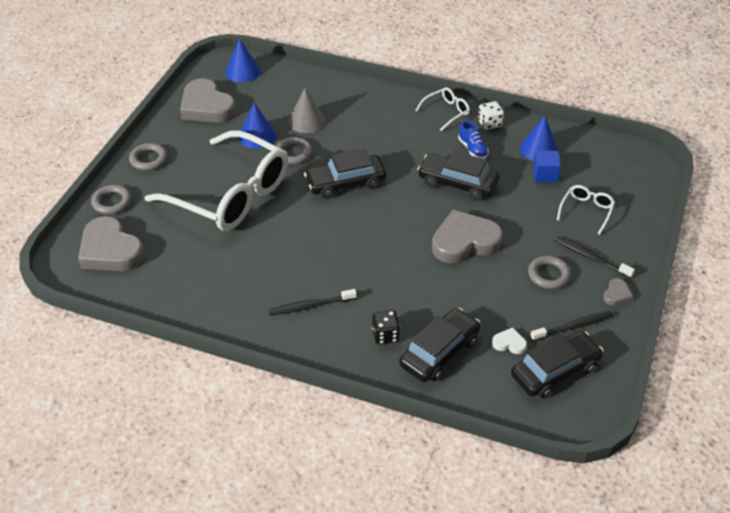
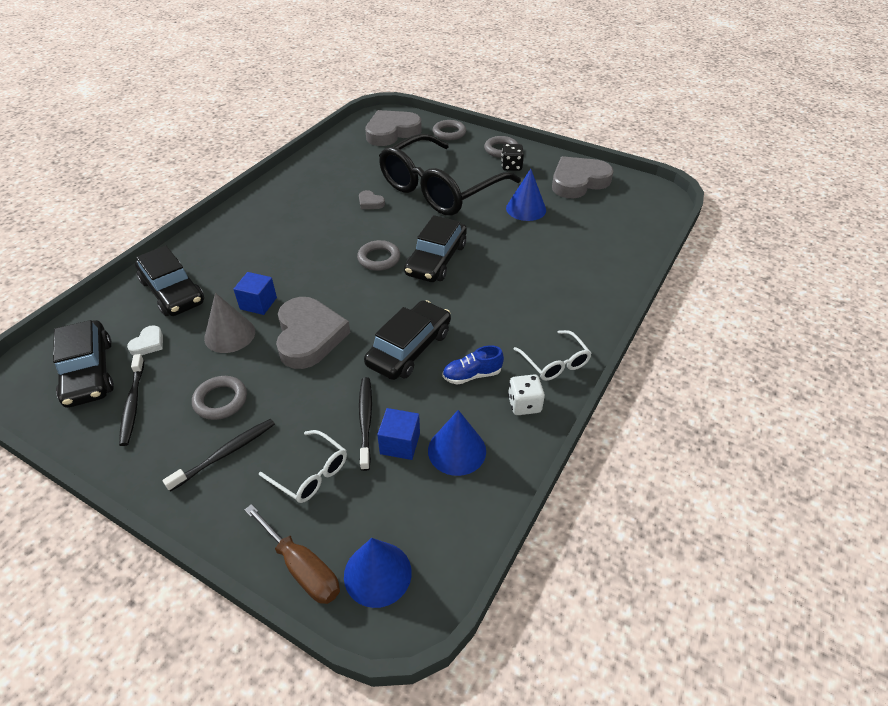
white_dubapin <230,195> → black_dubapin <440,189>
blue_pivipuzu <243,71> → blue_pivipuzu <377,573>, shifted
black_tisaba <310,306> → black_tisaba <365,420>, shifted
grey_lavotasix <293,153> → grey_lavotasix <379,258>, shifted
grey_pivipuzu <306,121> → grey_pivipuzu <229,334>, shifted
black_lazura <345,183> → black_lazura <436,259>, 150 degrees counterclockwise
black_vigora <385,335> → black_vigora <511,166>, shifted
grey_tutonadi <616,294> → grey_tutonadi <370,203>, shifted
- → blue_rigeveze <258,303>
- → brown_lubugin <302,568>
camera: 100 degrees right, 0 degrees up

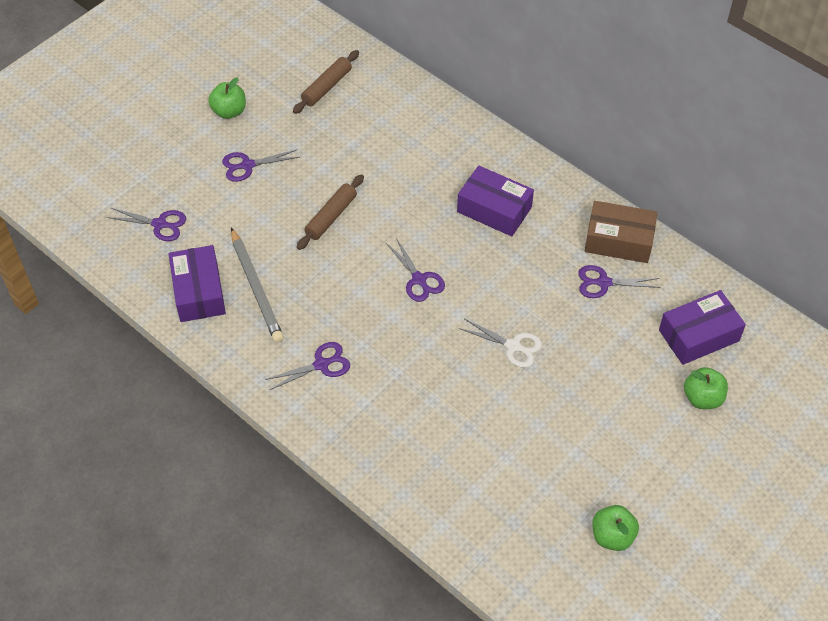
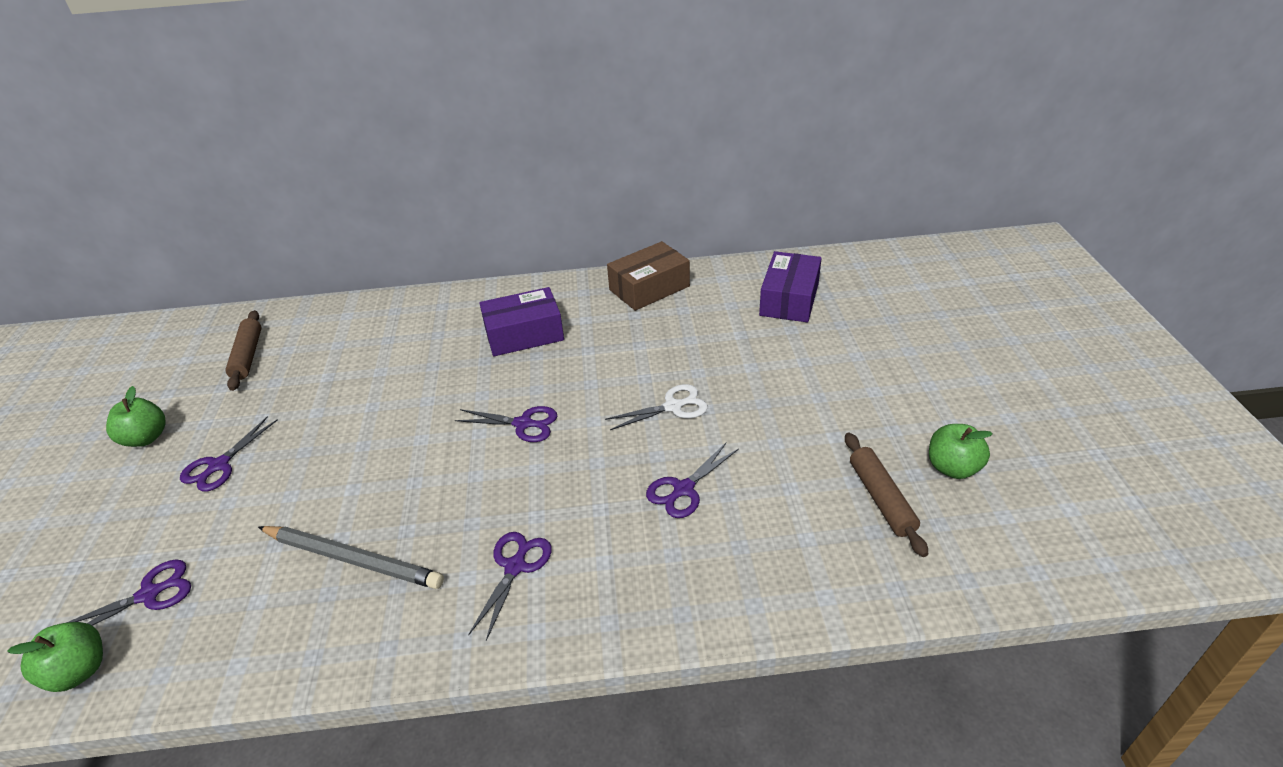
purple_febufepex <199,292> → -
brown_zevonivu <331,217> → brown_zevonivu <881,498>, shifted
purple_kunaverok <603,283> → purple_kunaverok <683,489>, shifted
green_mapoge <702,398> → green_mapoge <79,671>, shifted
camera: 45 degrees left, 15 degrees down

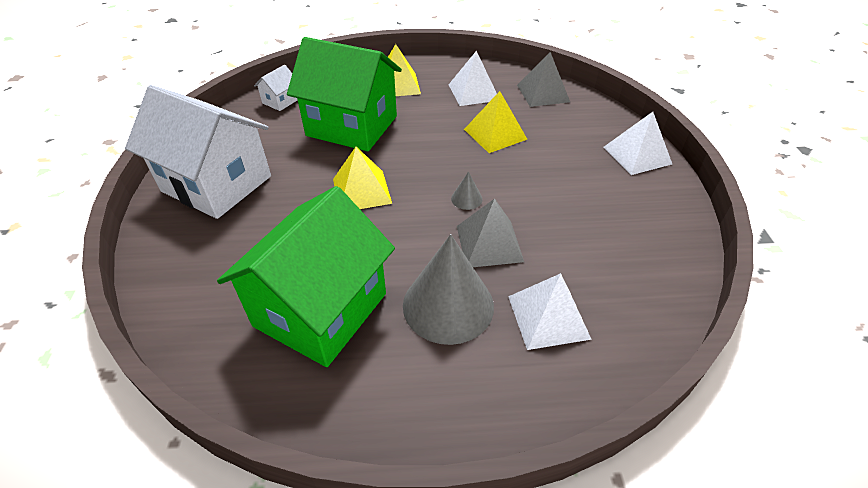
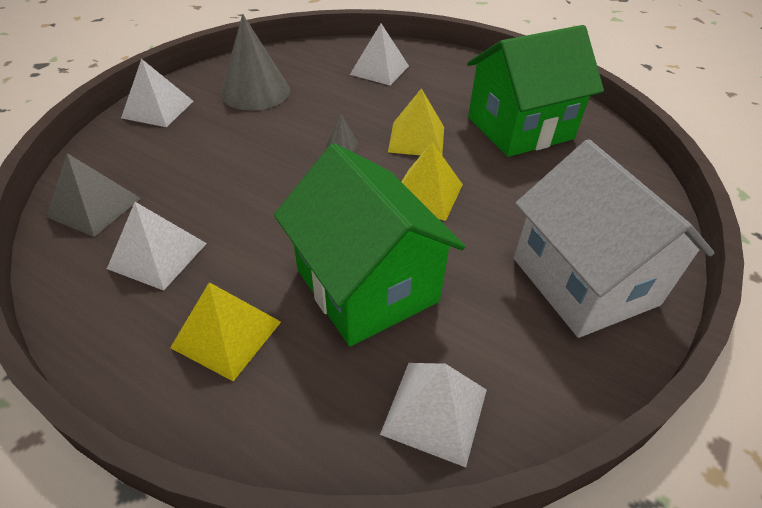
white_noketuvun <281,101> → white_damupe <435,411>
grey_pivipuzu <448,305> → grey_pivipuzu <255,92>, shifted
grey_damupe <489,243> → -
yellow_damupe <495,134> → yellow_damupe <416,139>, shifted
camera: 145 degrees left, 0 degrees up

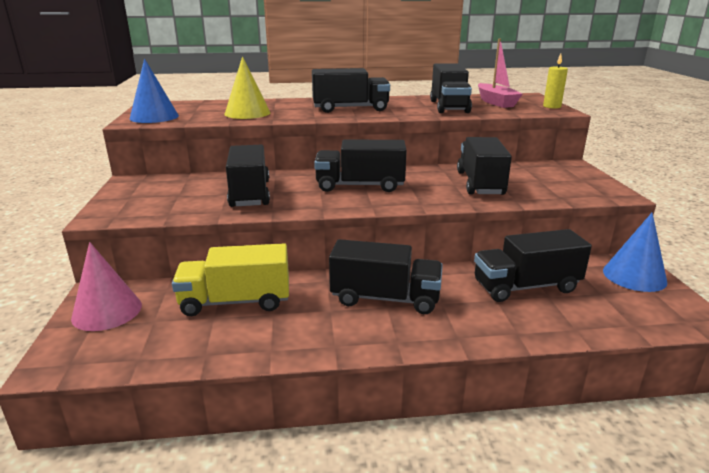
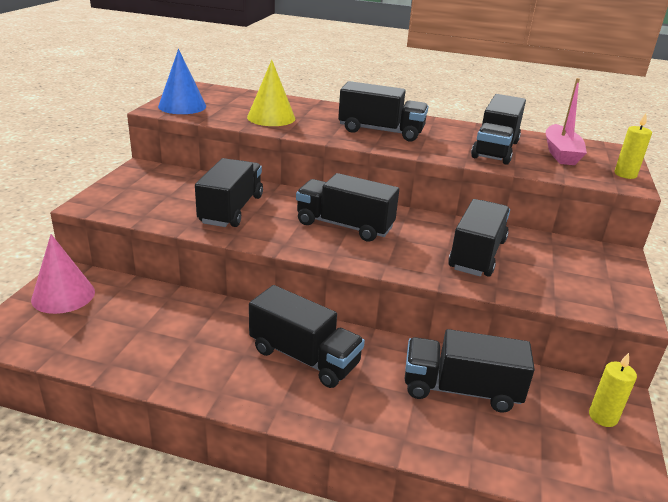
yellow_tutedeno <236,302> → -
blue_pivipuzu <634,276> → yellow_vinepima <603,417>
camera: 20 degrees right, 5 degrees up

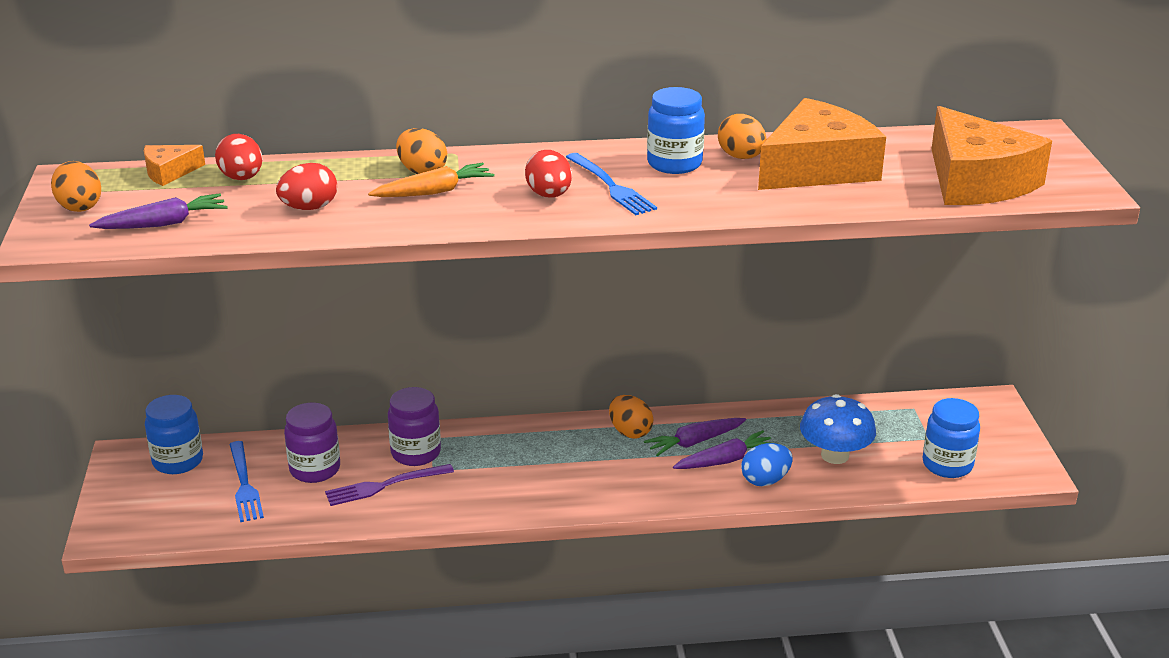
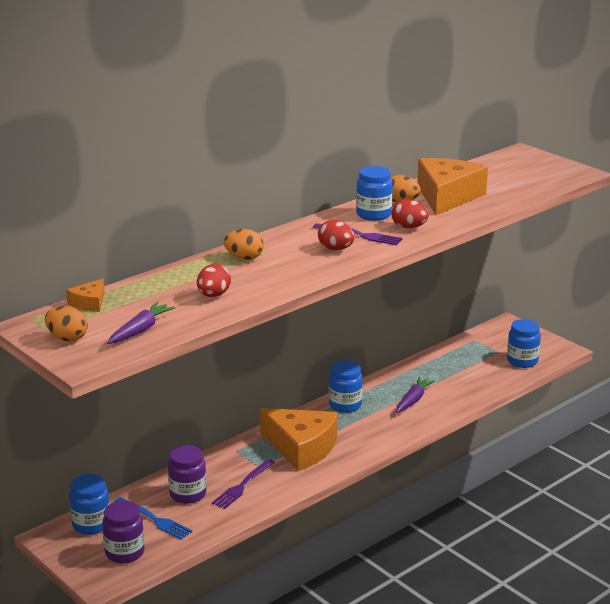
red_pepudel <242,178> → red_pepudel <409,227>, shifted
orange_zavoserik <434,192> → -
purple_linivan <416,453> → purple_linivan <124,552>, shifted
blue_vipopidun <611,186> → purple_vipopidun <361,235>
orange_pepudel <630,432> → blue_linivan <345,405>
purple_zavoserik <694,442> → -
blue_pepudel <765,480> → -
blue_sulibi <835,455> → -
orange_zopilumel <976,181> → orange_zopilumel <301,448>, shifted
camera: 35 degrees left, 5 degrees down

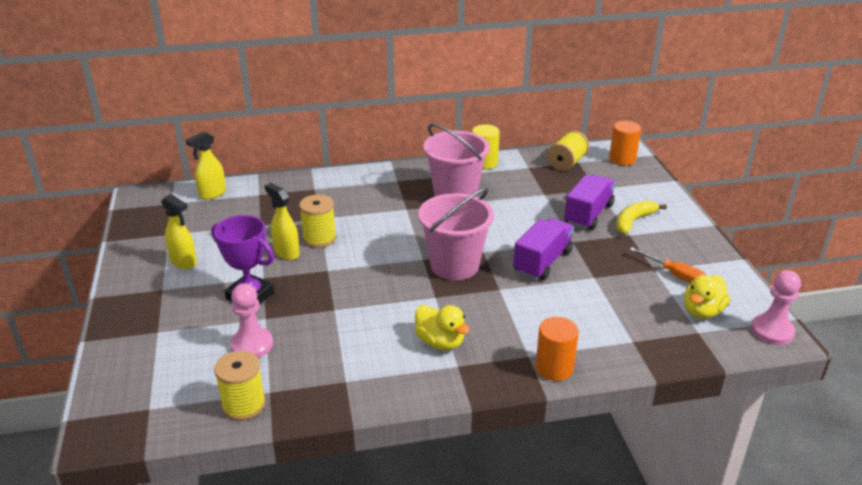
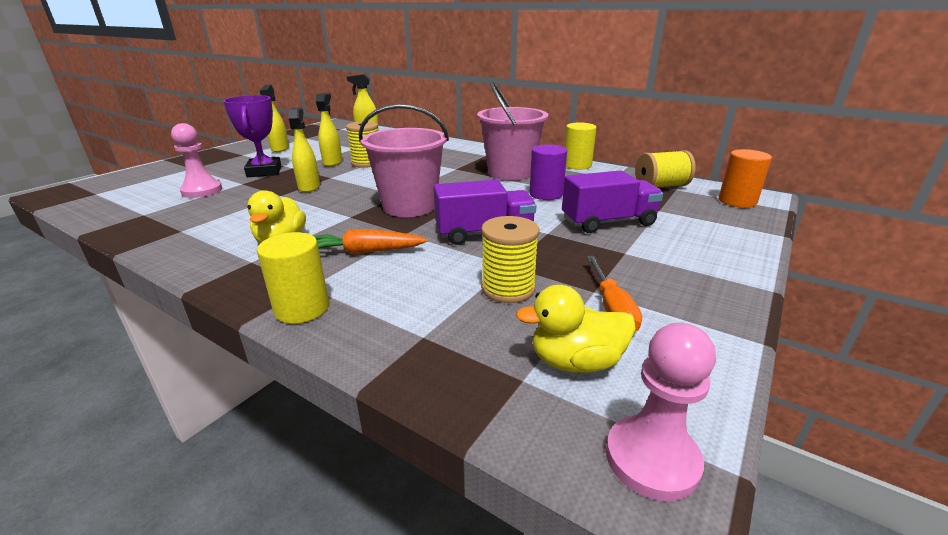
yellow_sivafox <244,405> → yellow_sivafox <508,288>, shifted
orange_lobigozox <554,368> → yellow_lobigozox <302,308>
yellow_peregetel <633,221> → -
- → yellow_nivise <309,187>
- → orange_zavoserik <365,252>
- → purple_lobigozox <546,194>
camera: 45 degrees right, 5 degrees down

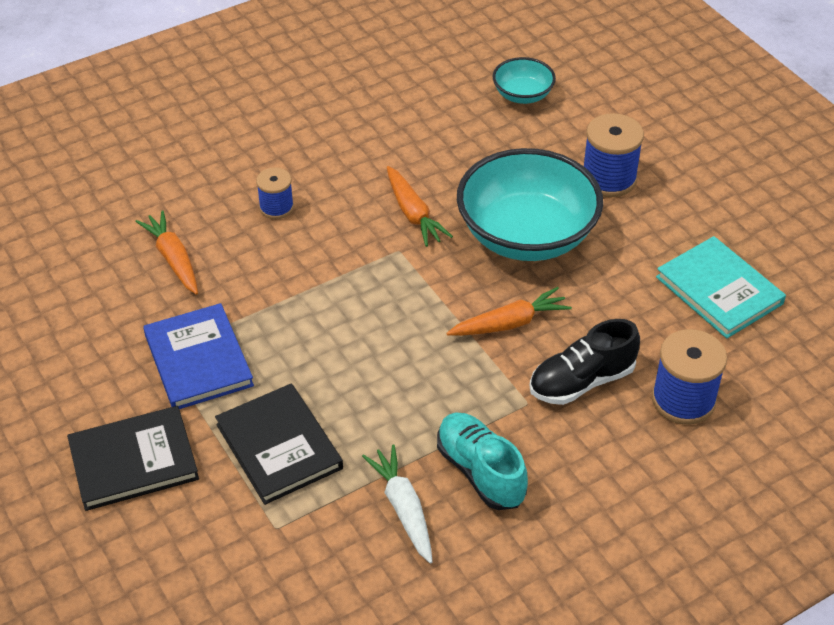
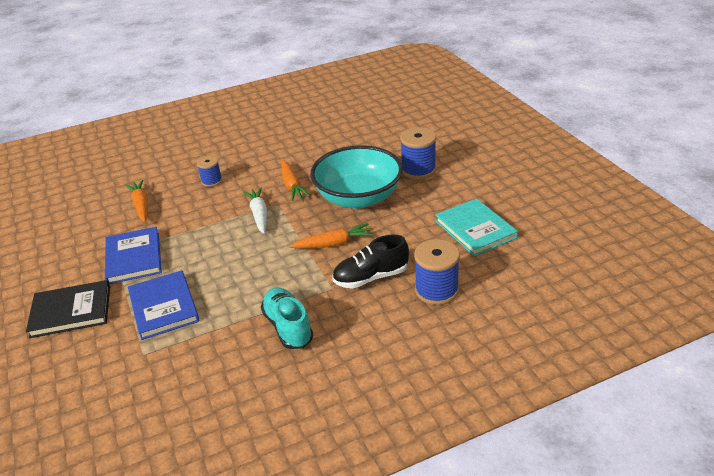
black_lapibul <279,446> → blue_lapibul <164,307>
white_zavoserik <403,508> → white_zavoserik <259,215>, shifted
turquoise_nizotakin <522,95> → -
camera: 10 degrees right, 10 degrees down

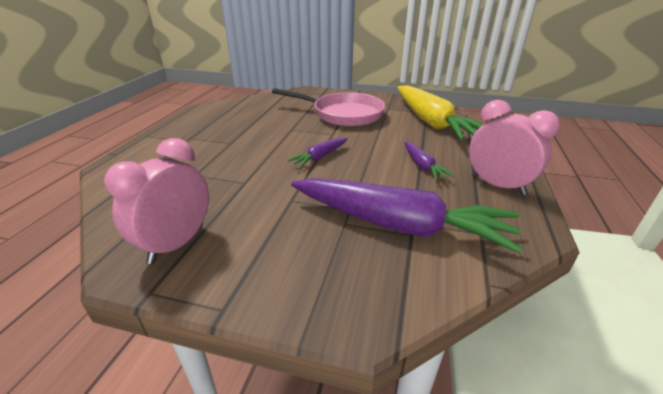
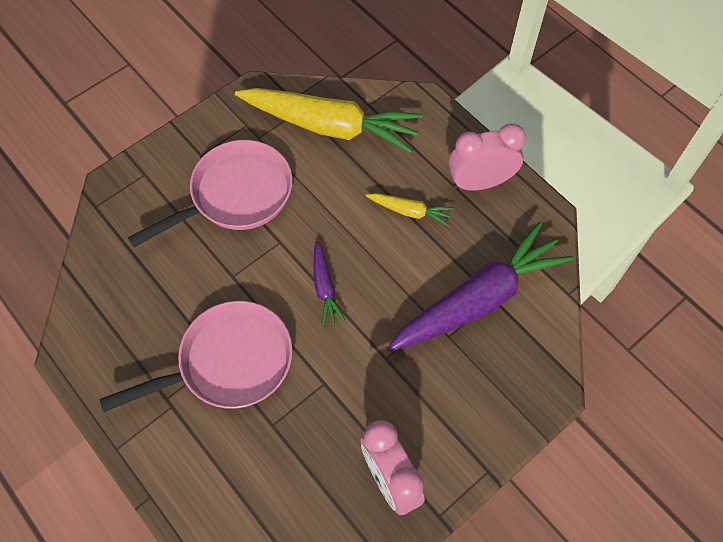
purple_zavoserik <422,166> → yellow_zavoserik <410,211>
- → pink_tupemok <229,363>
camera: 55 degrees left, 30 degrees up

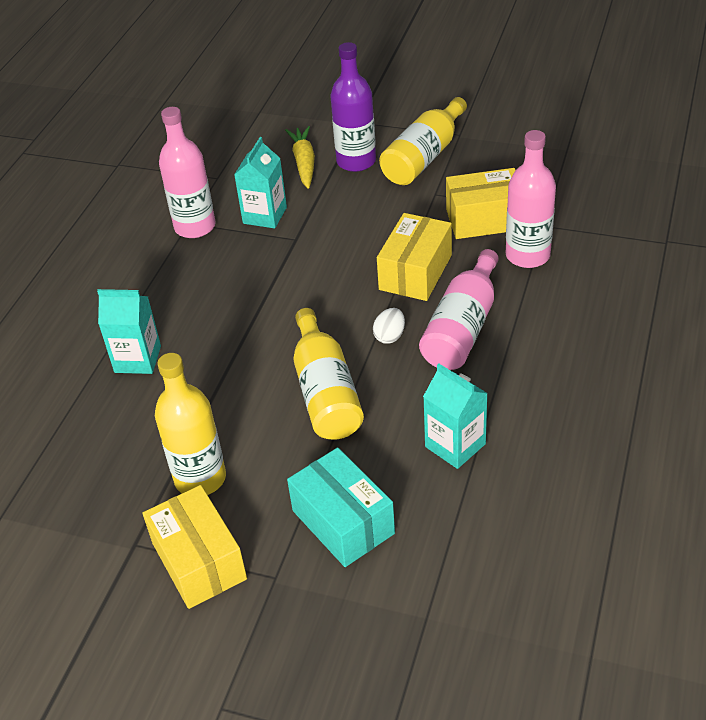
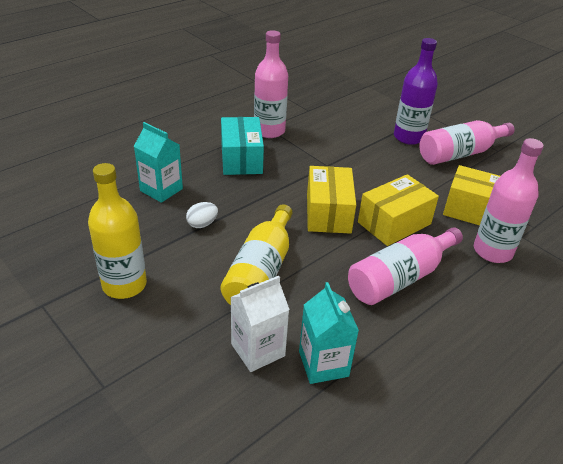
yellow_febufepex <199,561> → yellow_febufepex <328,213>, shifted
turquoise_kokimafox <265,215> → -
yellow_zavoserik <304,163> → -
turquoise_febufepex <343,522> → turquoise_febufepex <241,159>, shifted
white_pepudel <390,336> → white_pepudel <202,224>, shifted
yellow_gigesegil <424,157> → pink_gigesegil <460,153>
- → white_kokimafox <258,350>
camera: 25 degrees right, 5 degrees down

About this exercise:
Return nothing except the lines from the line with "blue_vipopidun <611,186> →" through the last line of the records above, copied exactly and without pictures.

Written response:
blue_vipopidun <611,186> → purple_vipopidun <361,235>
orange_pepudel <630,432> → blue_linivan <345,405>
purple_zavoserik <694,442> → -
blue_pepudel <765,480> → -
blue_sulibi <835,455> → -
orange_zopilumel <976,181> → orange_zopilumel <301,448>, shifted
camera: 35 degrees left, 5 degrees down

yellow_sivafox <244,405> → yellow_sivafox <508,288>, shifted
orange_lobigozox <554,368> → yellow_lobigozox <302,308>
yellow_peregetel <633,221> → -
- → yellow_nivise <309,187>
- → orange_zavoserik <365,252>
- → purple_lobigozox <546,194>
camera: 45 degrees right, 5 degrees down

black_lapibul <279,446> → blue_lapibul <164,307>
white_zavoserik <403,508> → white_zavoserik <259,215>, shifted
turquoise_nizotakin <522,95> → -
camera: 10 degrees right, 10 degrees down

purple_zavoserik <422,166> → yellow_zavoserik <410,211>
- → pink_tupemok <229,363>
camera: 55 degrees left, 30 degrees up

yellow_febufepex <199,561> → yellow_febufepex <328,213>, shifted
turquoise_kokimafox <265,215> → -
yellow_zavoserik <304,163> → -
turquoise_febufepex <343,522> → turquoise_febufepex <241,159>, shifted
white_pepudel <390,336> → white_pepudel <202,224>, shifted
yellow_gigesegil <424,157> → pink_gigesegil <460,153>
- → white_kokimafox <258,350>
camera: 25 degrees right, 5 degrees down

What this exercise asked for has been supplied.